### Exercise aim
Give the listing again word for word. Skip the pictures.
((
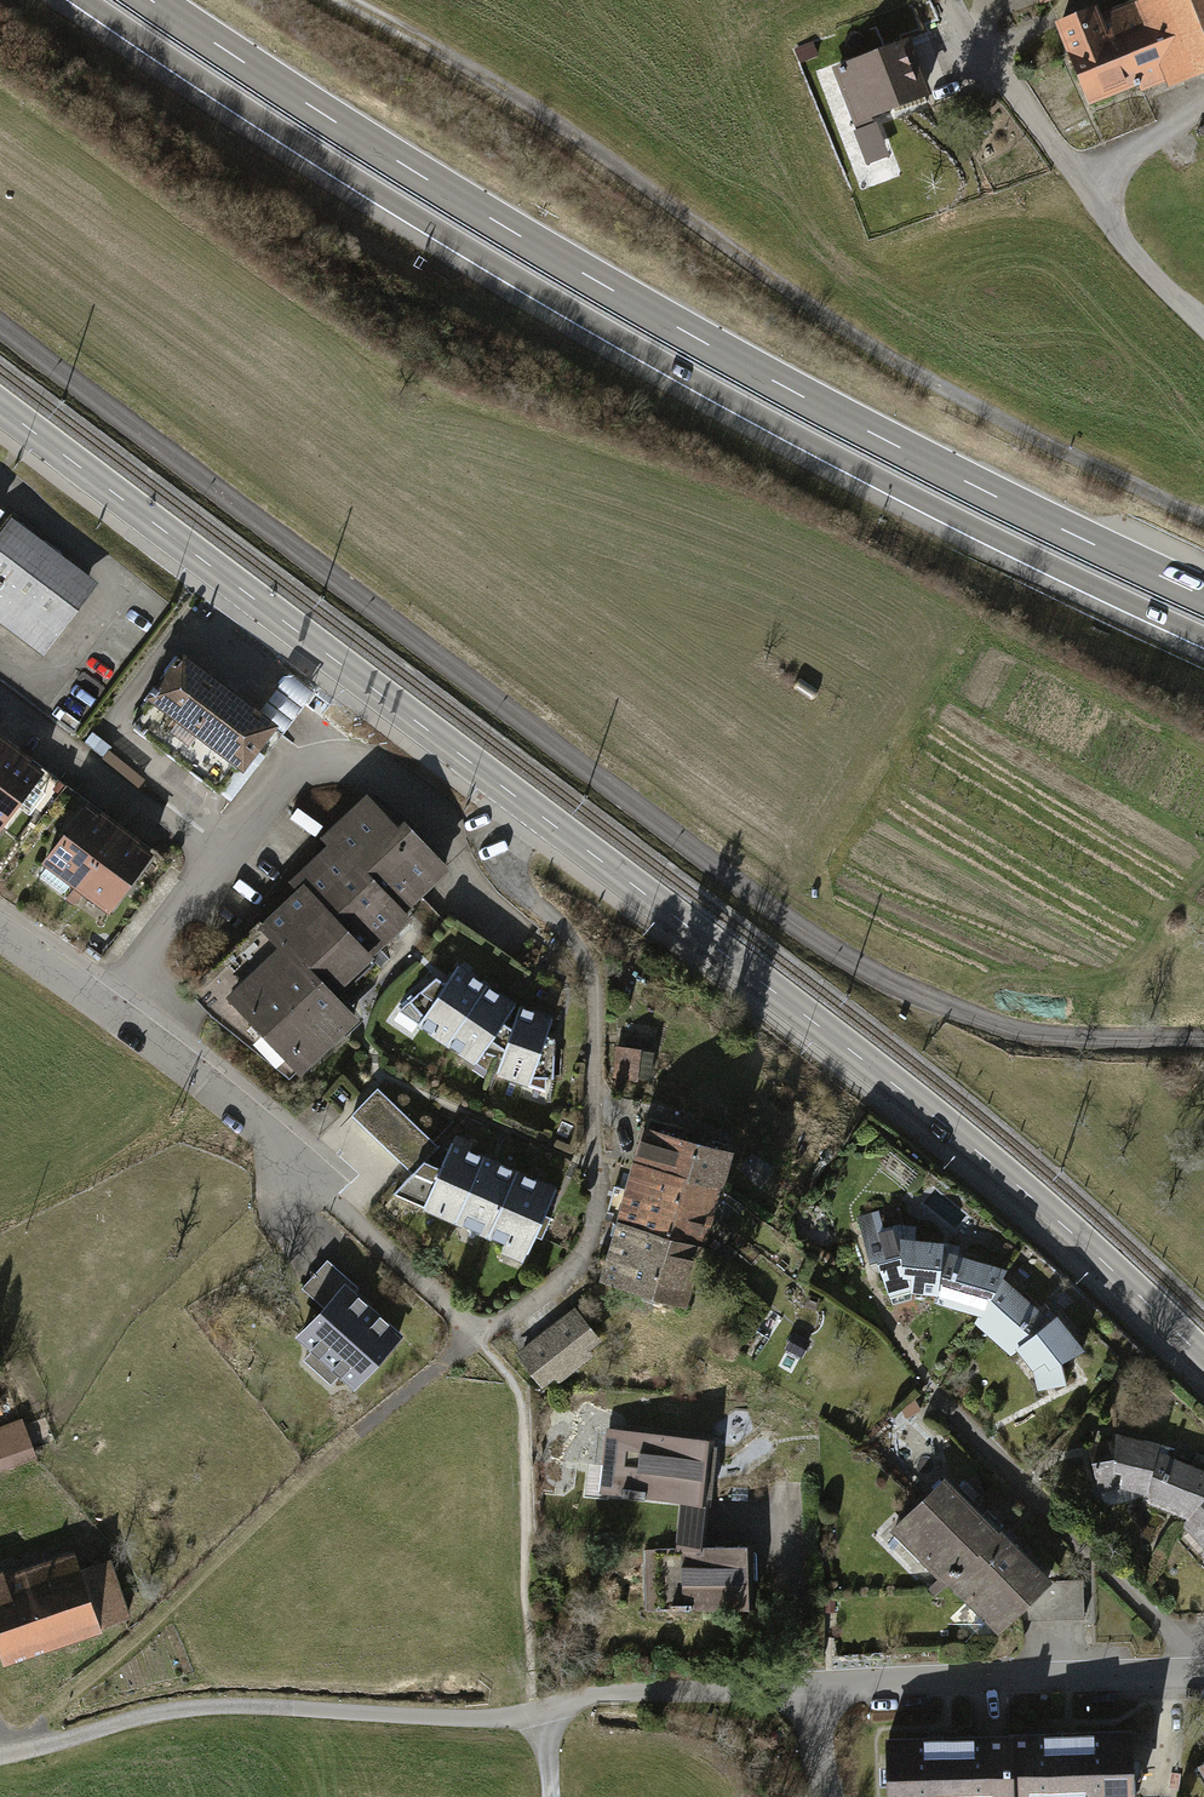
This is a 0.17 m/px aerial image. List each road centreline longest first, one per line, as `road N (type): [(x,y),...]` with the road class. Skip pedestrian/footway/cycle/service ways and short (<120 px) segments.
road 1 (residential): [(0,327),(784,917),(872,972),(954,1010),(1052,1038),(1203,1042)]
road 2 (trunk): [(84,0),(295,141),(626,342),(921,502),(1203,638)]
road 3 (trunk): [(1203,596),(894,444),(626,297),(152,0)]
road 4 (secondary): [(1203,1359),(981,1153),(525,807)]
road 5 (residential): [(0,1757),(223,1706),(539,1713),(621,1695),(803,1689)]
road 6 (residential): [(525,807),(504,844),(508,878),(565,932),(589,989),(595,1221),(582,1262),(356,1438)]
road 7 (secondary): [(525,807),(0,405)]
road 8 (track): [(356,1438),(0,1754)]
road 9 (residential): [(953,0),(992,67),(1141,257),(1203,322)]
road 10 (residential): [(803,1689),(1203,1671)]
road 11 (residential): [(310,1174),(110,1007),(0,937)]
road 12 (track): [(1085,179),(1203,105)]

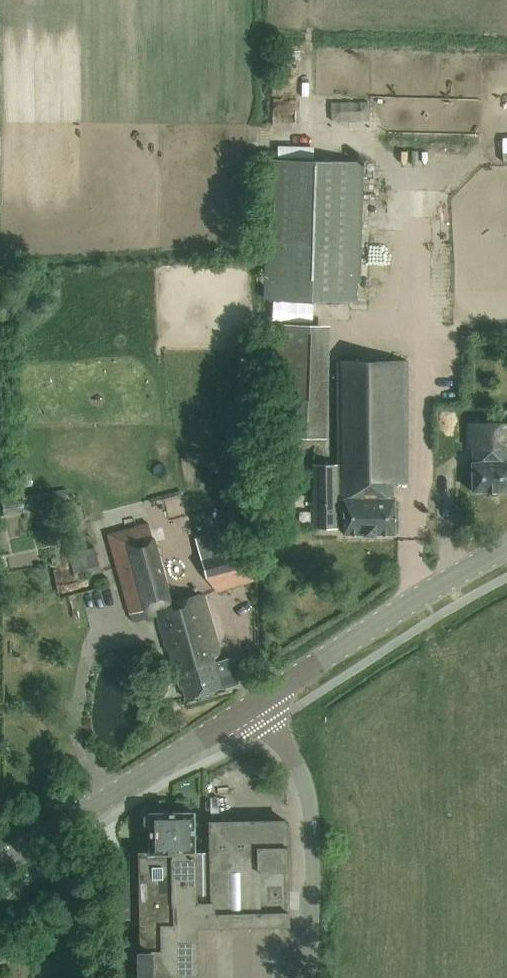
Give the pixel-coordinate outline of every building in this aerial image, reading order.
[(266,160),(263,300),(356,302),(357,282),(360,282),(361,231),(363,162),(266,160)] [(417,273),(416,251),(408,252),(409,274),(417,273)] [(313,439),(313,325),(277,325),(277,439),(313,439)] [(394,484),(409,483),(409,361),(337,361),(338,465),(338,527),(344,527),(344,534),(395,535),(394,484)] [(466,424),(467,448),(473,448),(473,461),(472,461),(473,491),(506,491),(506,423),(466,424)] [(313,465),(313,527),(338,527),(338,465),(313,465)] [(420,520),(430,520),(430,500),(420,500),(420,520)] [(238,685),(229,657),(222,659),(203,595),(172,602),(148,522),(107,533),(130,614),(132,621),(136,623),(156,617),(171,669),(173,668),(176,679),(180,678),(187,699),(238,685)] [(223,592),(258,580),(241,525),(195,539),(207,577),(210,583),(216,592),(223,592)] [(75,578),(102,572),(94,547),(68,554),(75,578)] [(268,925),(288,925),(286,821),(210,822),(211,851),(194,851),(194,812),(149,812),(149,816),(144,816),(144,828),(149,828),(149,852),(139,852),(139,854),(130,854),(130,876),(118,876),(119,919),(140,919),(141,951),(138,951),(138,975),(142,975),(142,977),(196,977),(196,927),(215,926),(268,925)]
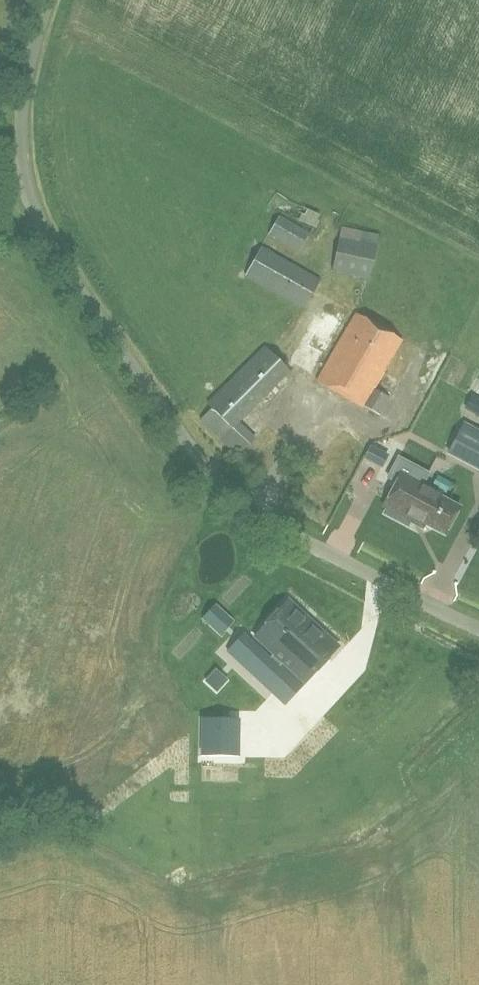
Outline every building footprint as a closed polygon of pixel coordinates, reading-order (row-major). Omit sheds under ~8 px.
))
### Your solution
This is a 0.17 m/px aerial image. List each road centreline longest first, one per line, as `road N (type): [(x,y),...]` with the road class. Skip pedestrian/footway/cycle/service ways and short (<120 px) segments.
road 1 (residential): [(0,327),(784,917),(872,972),(954,1010),(1052,1038),(1203,1042)]
road 2 (trunk): [(84,0),(295,141),(626,342),(921,502),(1203,638)]
road 3 (trunk): [(1203,596),(894,444),(626,297),(152,0)]
road 4 (secondary): [(1203,1359),(981,1153),(525,807)]
road 5 (residential): [(0,1757),(223,1706),(539,1713),(621,1695),(803,1689)]
road 6 (residential): [(525,807),(504,844),(508,878),(565,932),(589,989),(595,1221),(582,1262),(356,1438)]
road 7 (secondary): [(525,807),(0,405)]
road 8 (track): [(356,1438),(0,1754)]
road 9 (residential): [(953,0),(992,67),(1141,257),(1203,322)]
road 10 (residential): [(803,1689),(1203,1671)]
road 11 (residential): [(310,1174),(110,1007),(0,937)]
road 12 (track): [(1085,179),(1203,105)]

Give the pixel-coordinate outline of every building in this aerial image, reading order.
[(266,160),(263,300),(356,302),(357,282),(360,282),(361,231),(363,162),(266,160)] [(417,273),(416,251),(408,252),(409,274),(417,273)] [(313,439),(313,325),(277,325),(277,439),(313,439)] [(394,484),(409,483),(409,361),(337,361),(338,465),(338,527),(344,527),(344,534),(395,535),(394,484)] [(466,424),(467,448),(473,448),(473,461),(472,461),(473,491),(506,491),(506,423),(466,424)] [(313,465),(313,527),(338,527),(338,465),(313,465)] [(420,520),(430,520),(430,500),(420,500),(420,520)] [(238,685),(229,657),(222,659),(203,595),(172,602),(148,522),(107,533),(130,614),(132,621),(136,623),(156,617),(171,669),(173,668),(176,679),(180,678),(187,699),(238,685)] [(223,592),(258,580),(241,525),(195,539),(207,577),(210,583),(216,592),(223,592)] [(75,578),(102,572),(94,547),(68,554),(75,578)] [(268,925),(288,925),(286,821),(210,822),(211,851),(194,851),(194,812),(149,812),(149,816),(144,816),(144,828),(149,828),(149,852),(139,852),(139,854),(130,854),(130,876),(118,876),(119,919),(140,919),(141,951),(138,951),(138,975),(142,975),(142,977),(196,977),(196,927),(215,926),(268,925)]
Outline every building footprint as a closed polygon of pixel coordinates, reading-order (row-major). Omit sheds under ~8 px.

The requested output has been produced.